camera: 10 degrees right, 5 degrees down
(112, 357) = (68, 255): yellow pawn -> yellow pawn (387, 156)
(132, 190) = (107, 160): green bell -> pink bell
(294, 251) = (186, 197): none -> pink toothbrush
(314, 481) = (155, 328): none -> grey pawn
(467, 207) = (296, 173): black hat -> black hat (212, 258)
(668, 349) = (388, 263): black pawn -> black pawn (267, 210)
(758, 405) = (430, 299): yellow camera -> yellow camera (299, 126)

# [WHAT YOU SHOULD DO]
Anywhere the listing shows the word "pink", copy the full line.

# [RESPONSE TO THE TASK]
(132, 190) = (107, 160): green bell -> pink bell
(294, 251) = (186, 197): none -> pink toothbrush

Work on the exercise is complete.